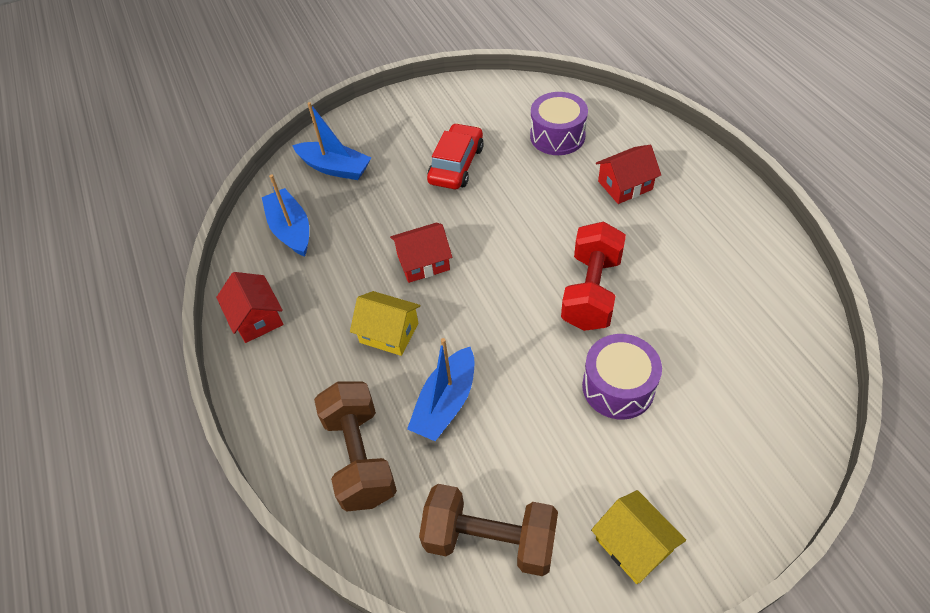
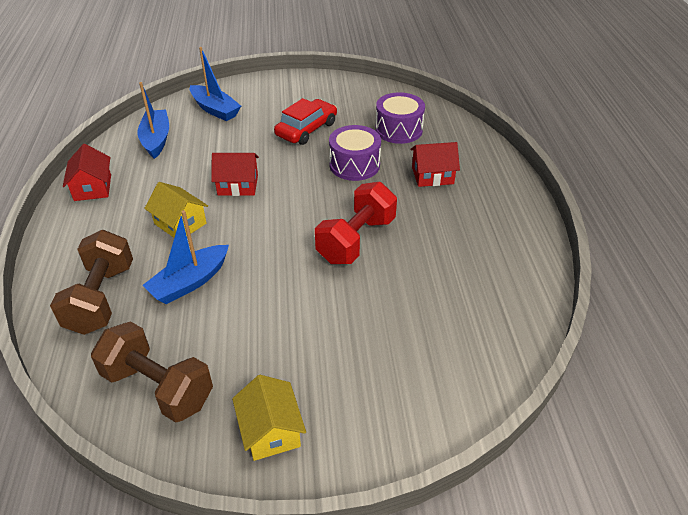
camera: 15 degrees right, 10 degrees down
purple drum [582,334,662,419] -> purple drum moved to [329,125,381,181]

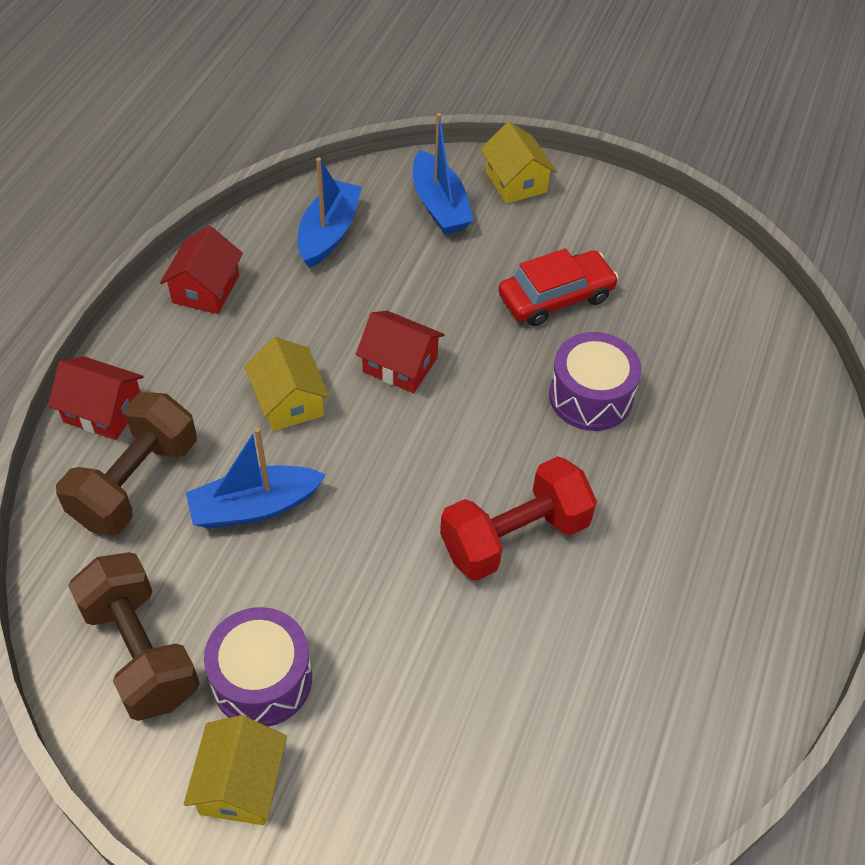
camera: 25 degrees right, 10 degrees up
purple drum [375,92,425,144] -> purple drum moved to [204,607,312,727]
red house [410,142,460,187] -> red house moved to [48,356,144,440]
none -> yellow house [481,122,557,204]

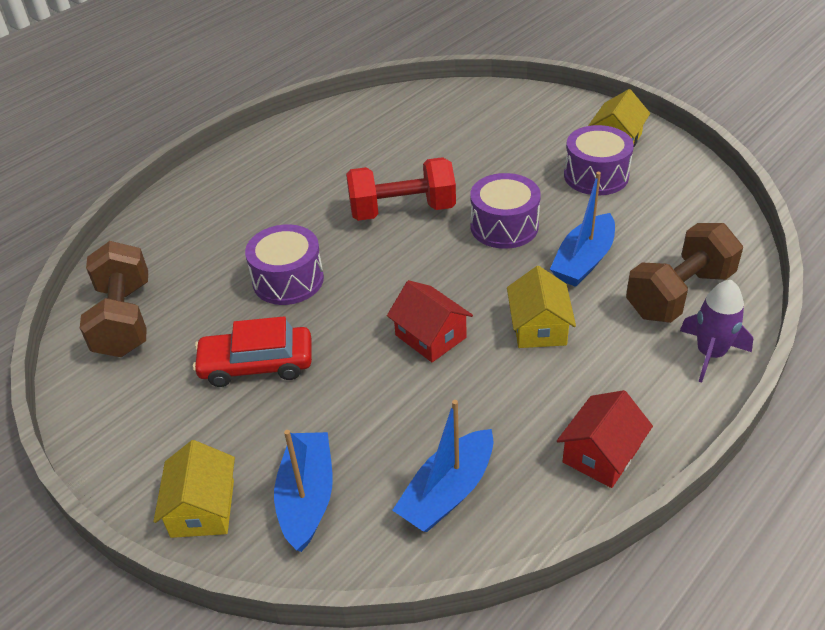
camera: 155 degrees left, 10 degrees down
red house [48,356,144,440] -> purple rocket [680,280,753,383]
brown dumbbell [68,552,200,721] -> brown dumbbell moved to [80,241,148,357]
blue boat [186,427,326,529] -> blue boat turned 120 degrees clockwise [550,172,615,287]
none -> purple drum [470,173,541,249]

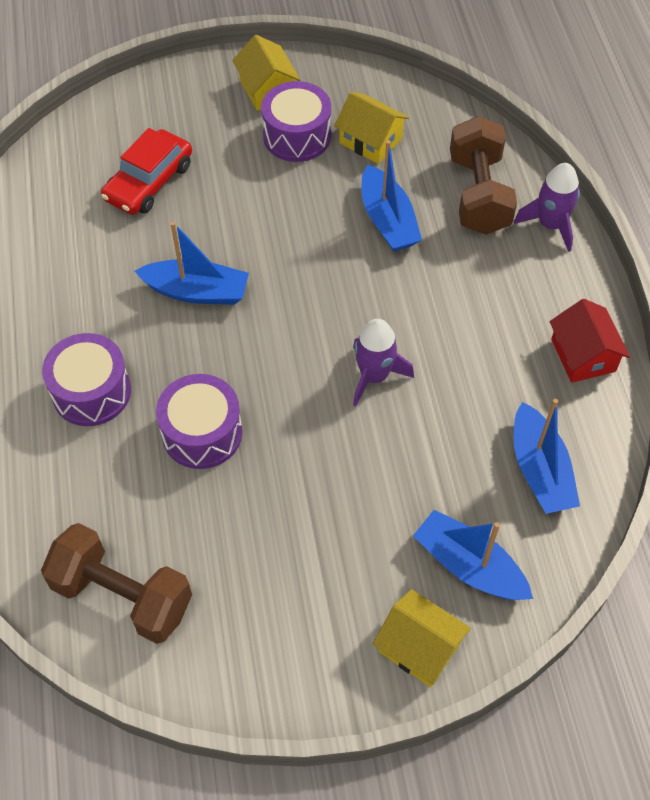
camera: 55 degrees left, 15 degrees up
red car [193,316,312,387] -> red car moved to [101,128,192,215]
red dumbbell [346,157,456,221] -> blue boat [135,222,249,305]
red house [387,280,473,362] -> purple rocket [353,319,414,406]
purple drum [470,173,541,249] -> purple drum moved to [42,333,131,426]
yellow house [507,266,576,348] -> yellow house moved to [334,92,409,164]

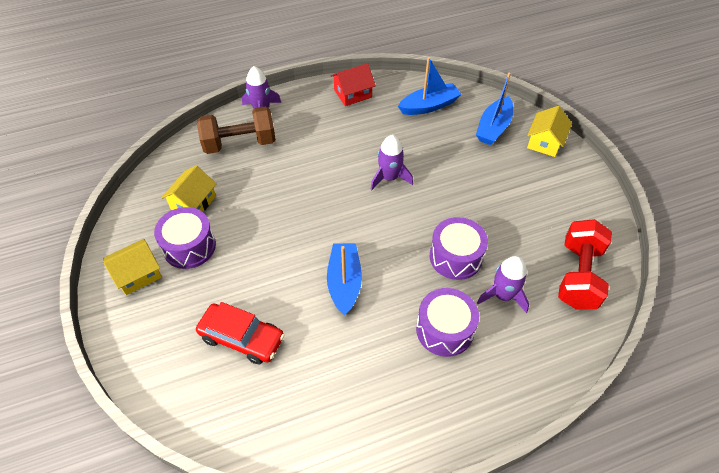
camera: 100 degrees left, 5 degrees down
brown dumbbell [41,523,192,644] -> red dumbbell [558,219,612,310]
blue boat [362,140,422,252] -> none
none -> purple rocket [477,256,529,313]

☆ ☆ ☆ ☆ ☆ ☆ ☆

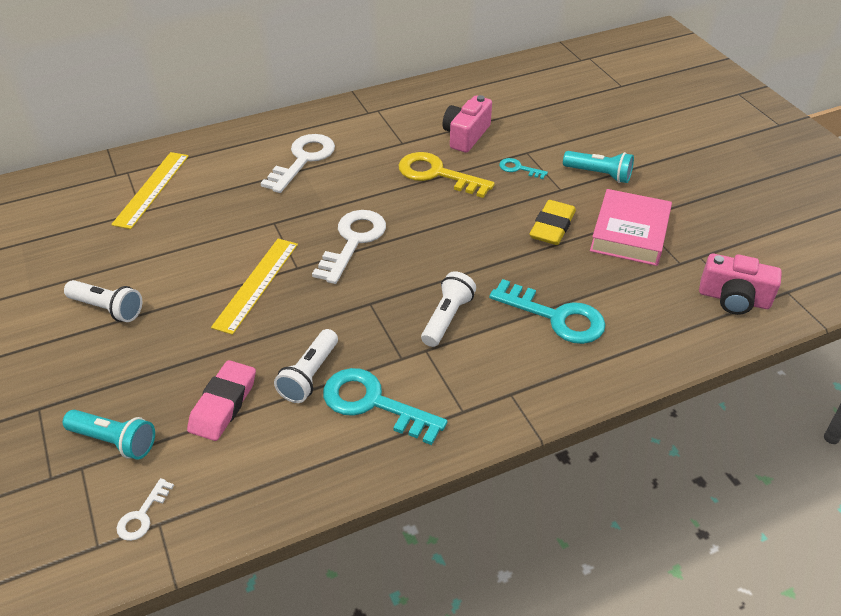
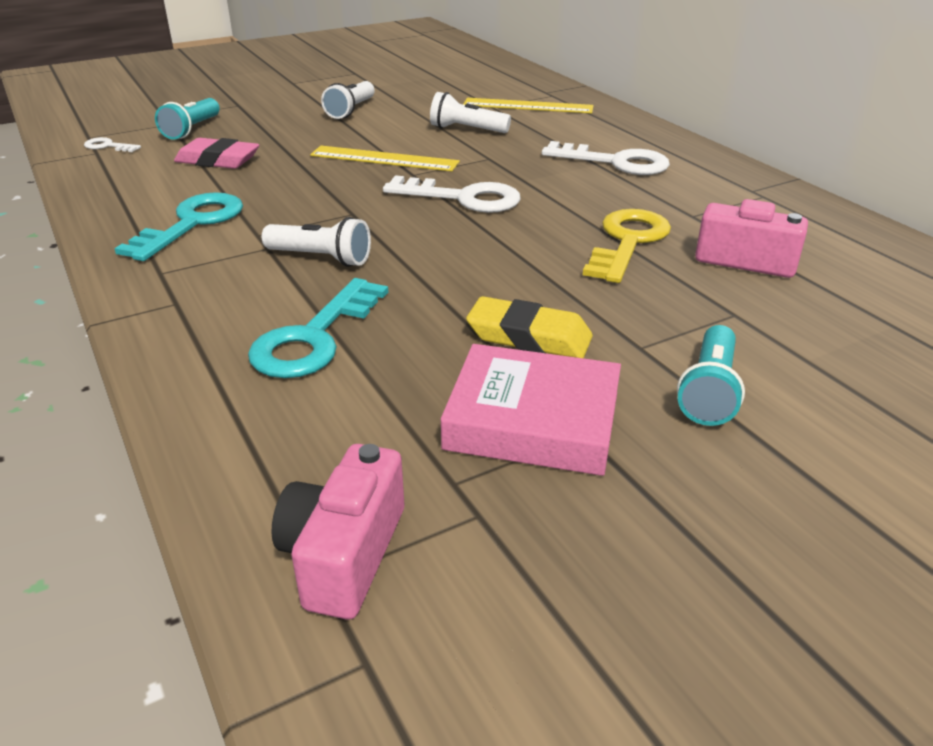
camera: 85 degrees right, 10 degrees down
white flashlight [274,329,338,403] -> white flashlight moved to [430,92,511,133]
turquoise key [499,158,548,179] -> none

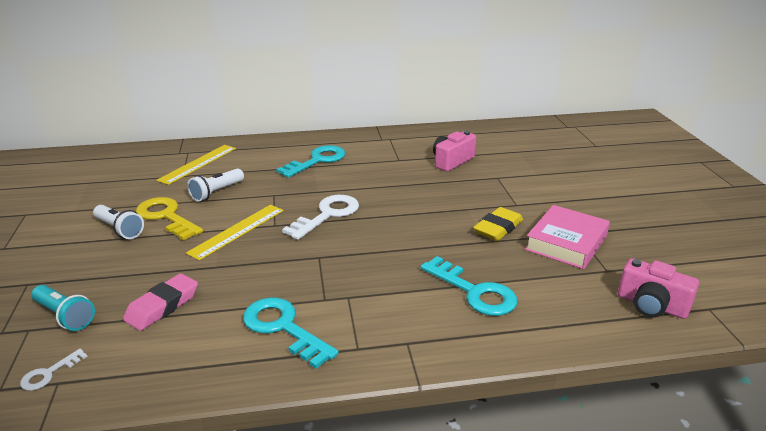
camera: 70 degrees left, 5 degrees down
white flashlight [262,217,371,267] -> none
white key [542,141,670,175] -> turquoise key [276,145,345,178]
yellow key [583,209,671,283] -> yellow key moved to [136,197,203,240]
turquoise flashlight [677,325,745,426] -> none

☆ ☆ ☆ ☆ ☆ ☆ ☆

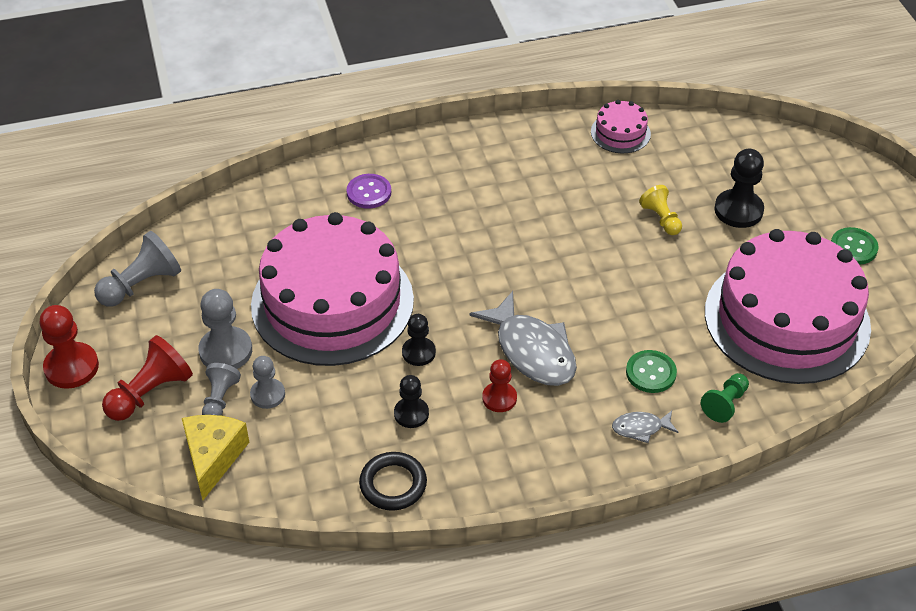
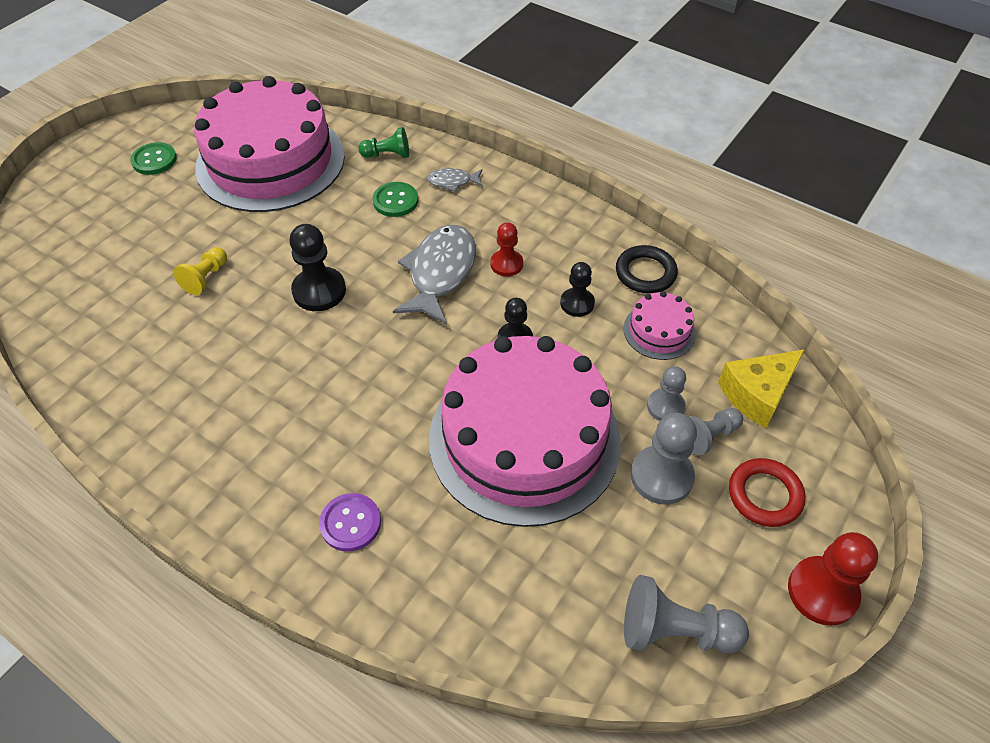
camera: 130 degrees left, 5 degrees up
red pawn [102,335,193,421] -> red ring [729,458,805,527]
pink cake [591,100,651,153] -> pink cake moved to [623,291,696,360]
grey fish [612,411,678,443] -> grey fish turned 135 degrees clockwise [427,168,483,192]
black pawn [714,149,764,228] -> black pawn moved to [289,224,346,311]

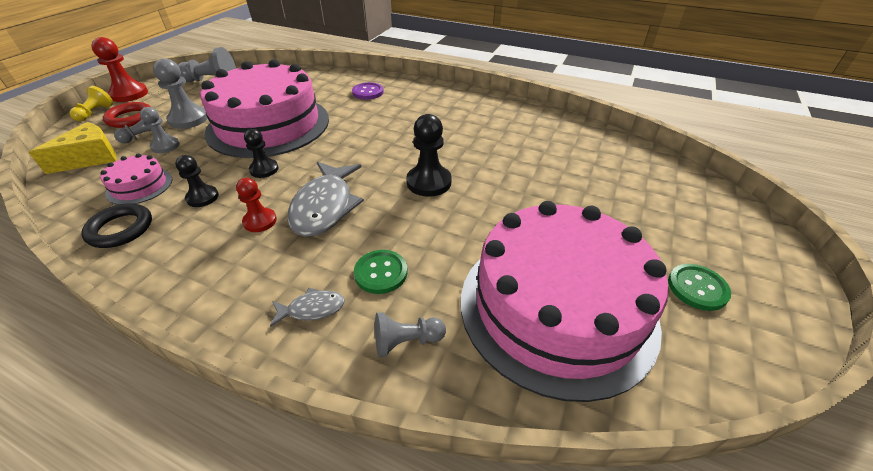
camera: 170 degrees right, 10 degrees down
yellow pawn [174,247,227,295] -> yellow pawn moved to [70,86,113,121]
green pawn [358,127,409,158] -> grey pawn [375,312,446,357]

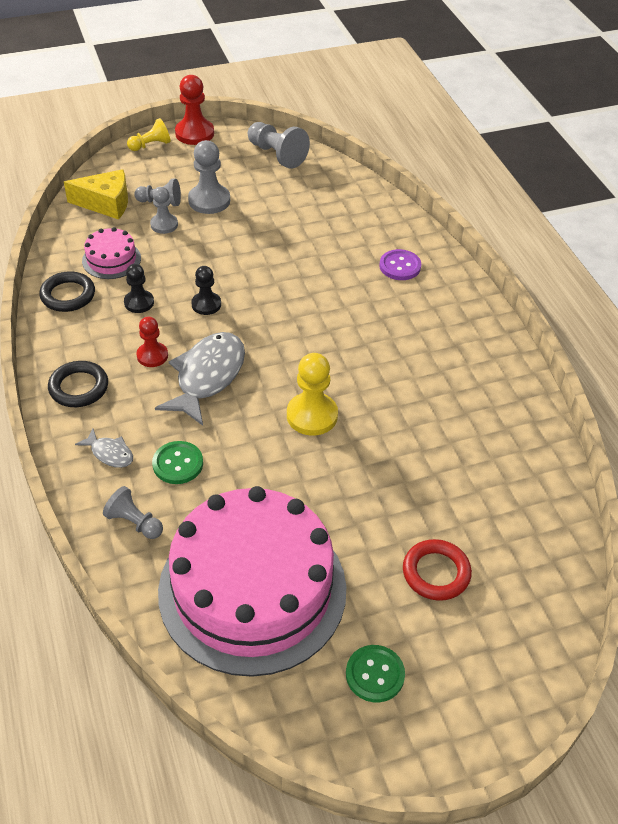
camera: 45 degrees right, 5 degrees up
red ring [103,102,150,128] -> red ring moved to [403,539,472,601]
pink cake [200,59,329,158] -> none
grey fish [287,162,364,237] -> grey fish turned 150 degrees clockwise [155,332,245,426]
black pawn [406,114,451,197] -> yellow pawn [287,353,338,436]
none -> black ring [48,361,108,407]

☆ ☆ ☆ ☆ ☆ ☆ ☆

* DESCRIPTION OF THE TASK
Check each line above for the word "left" and copy every line that has it.

* WRITTEN ANSWER
camera: 155 degrees left, 10 degrees down
camera: 55 degrees left, 15 degrees up
camera: 100 degrees left, 5 degrees down
camera: 70 degrees left, 5 degrees down
camera: 130 degrees left, 5 degrees up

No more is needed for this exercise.